* **DIRECTIONS**
Repeat the data that follows verbatim. Images are not part of the copy.

####

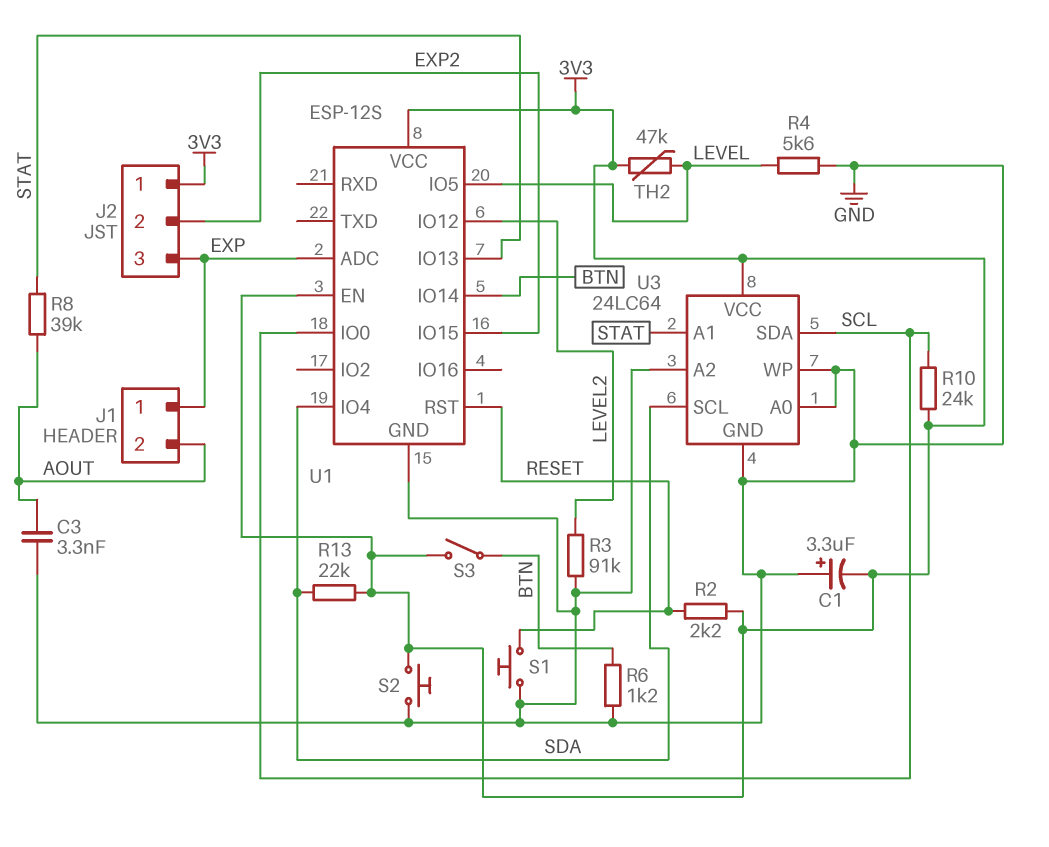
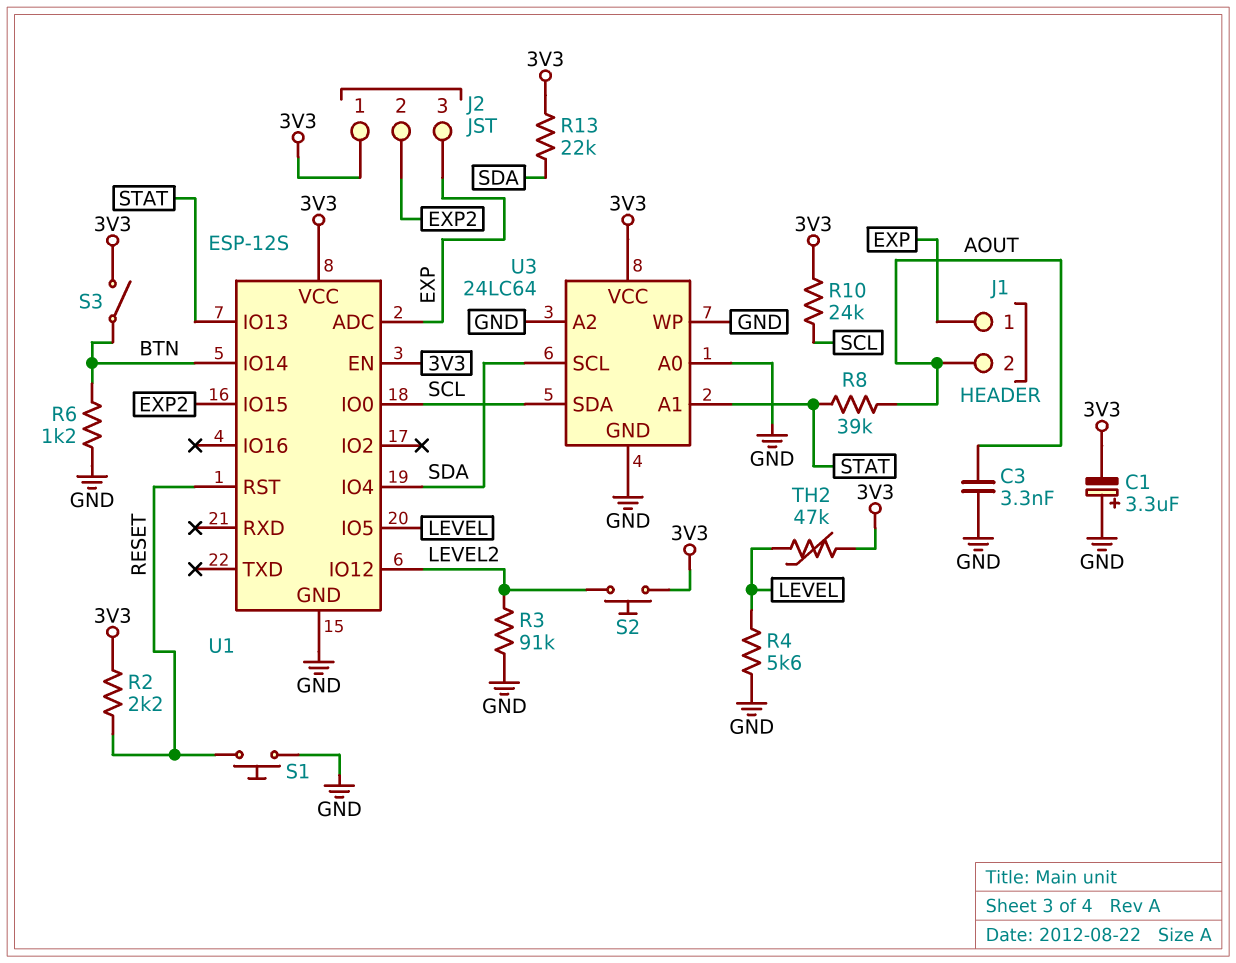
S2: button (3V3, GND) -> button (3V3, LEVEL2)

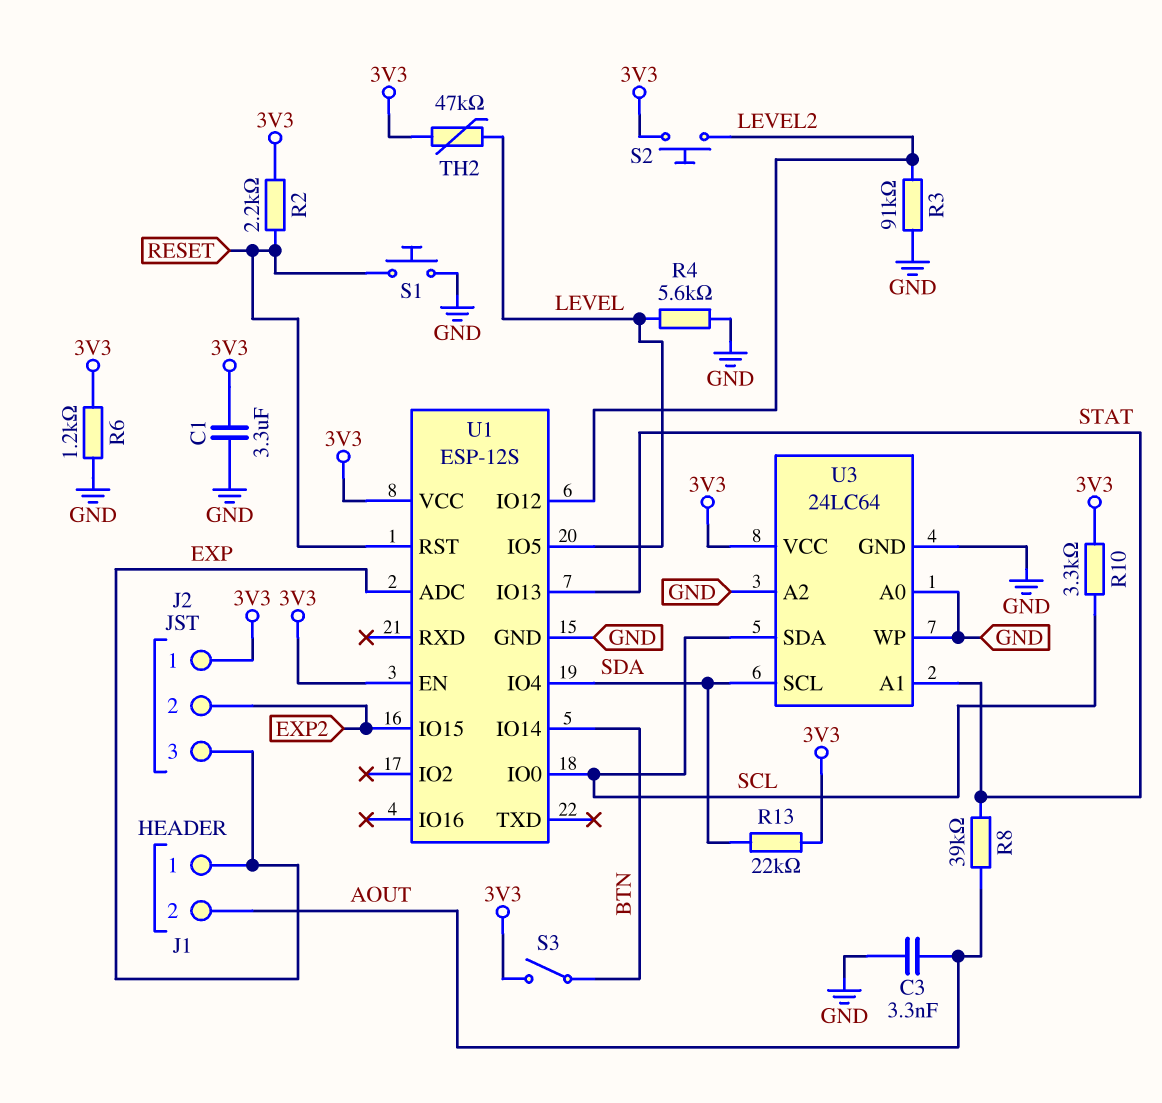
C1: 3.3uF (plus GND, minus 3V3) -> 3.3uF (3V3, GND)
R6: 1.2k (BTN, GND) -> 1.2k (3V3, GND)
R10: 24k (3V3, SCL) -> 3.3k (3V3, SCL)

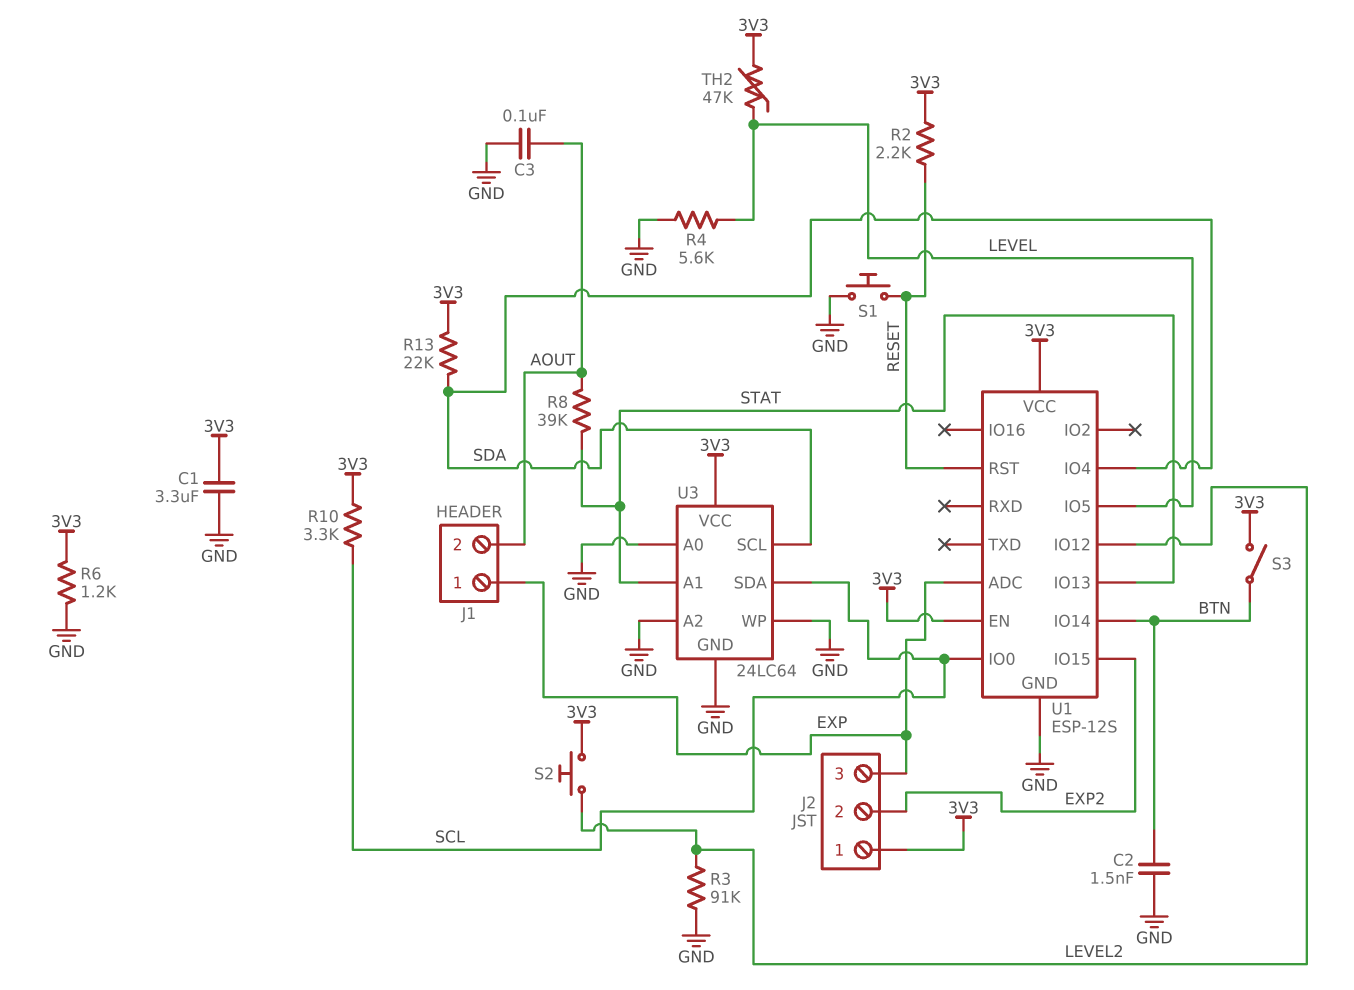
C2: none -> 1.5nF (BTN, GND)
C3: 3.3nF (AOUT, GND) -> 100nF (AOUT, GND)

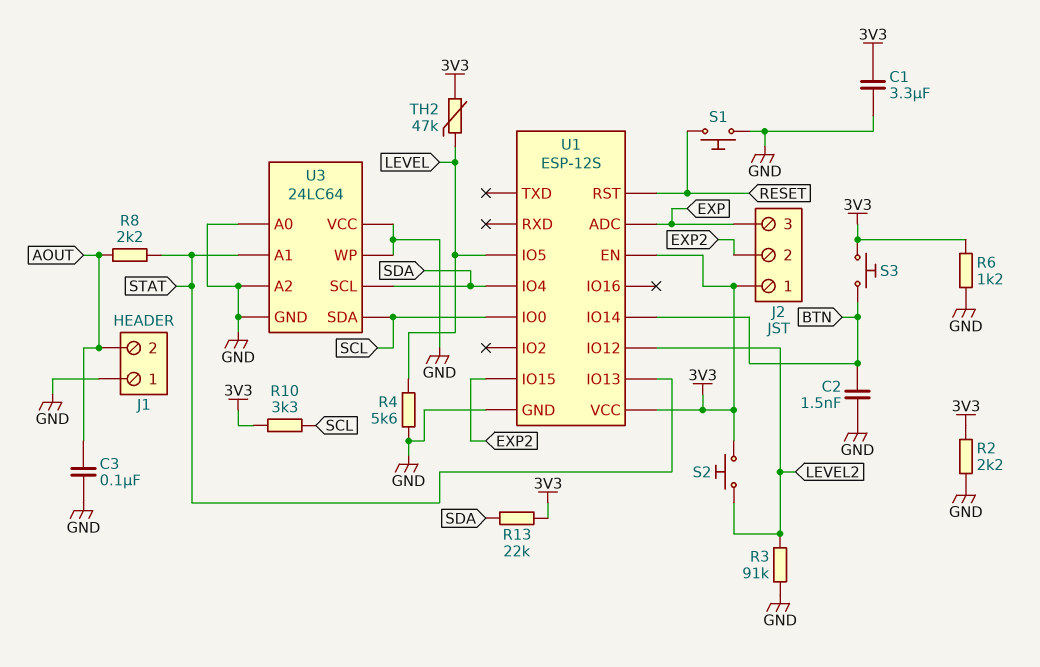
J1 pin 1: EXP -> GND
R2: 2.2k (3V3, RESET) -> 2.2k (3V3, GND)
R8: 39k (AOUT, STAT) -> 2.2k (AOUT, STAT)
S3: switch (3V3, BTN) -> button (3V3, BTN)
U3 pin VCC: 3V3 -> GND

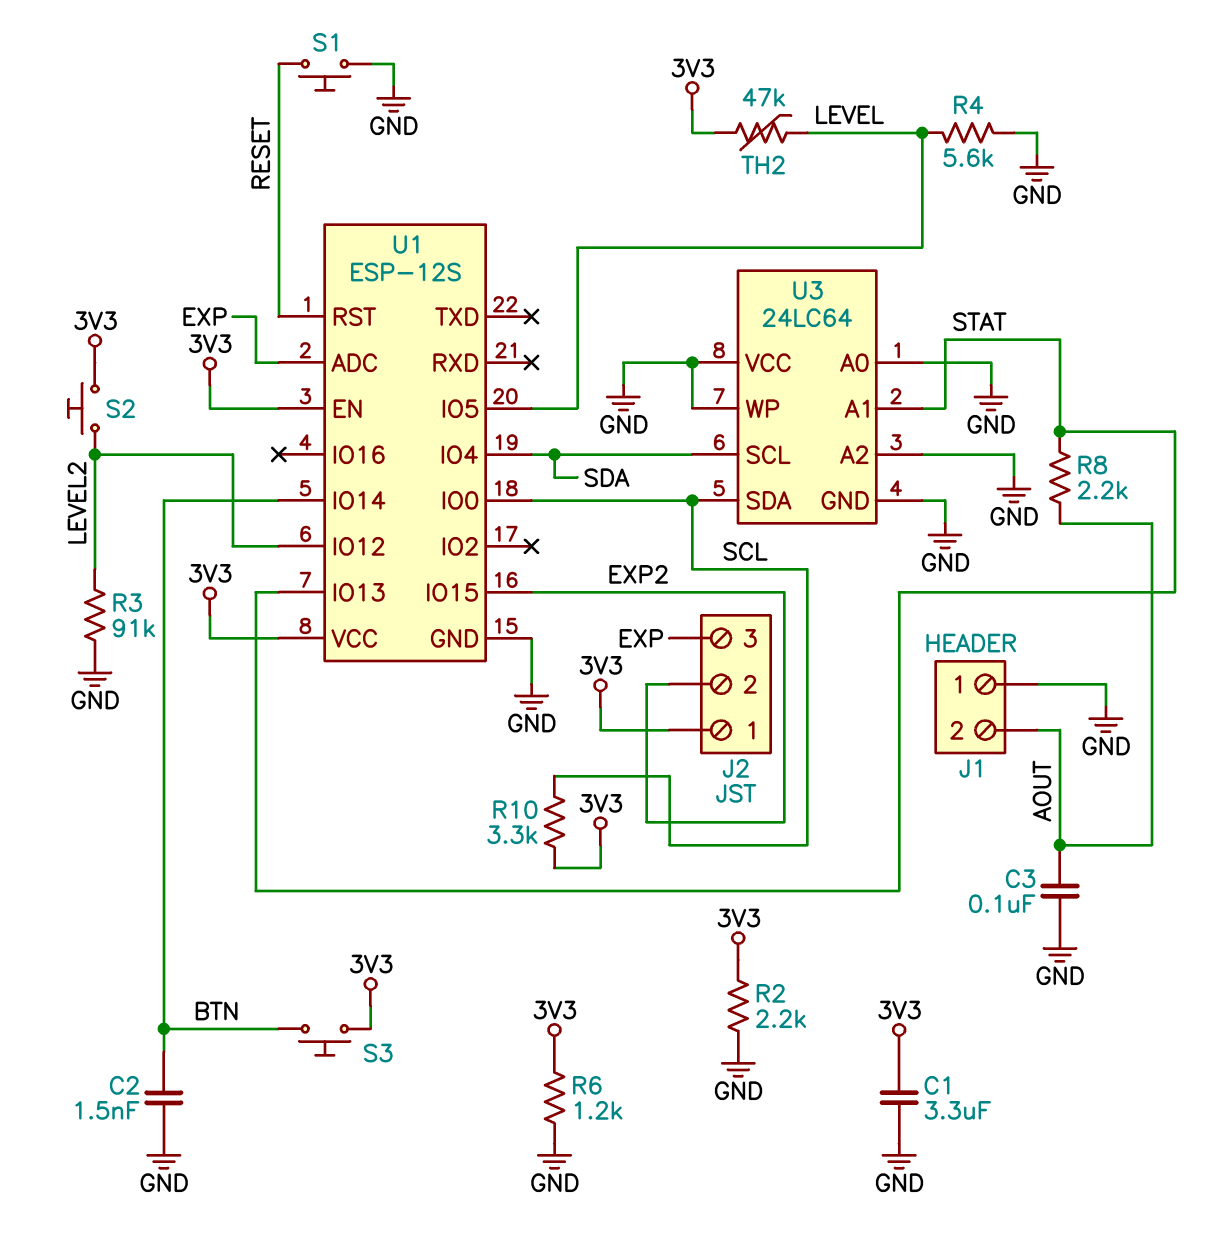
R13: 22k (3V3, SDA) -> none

####

* **OUTPUT FOR THIS TASK**
S2: button (3V3, GND) -> button (3V3, LEVEL2)

C1: 3.3uF (plus GND, minus 3V3) -> 3.3uF (3V3, GND)
R6: 1.2k (BTN, GND) -> 1.2k (3V3, GND)
R10: 24k (3V3, SCL) -> 3.3k (3V3, SCL)

C2: none -> 1.5nF (BTN, GND)
C3: 3.3nF (AOUT, GND) -> 100nF (AOUT, GND)

J1 pin 1: EXP -> GND
R2: 2.2k (3V3, RESET) -> 2.2k (3V3, GND)
R8: 39k (AOUT, STAT) -> 2.2k (AOUT, STAT)
S3: switch (3V3, BTN) -> button (3V3, BTN)
U3 pin VCC: 3V3 -> GND

R13: 22k (3V3, SDA) -> none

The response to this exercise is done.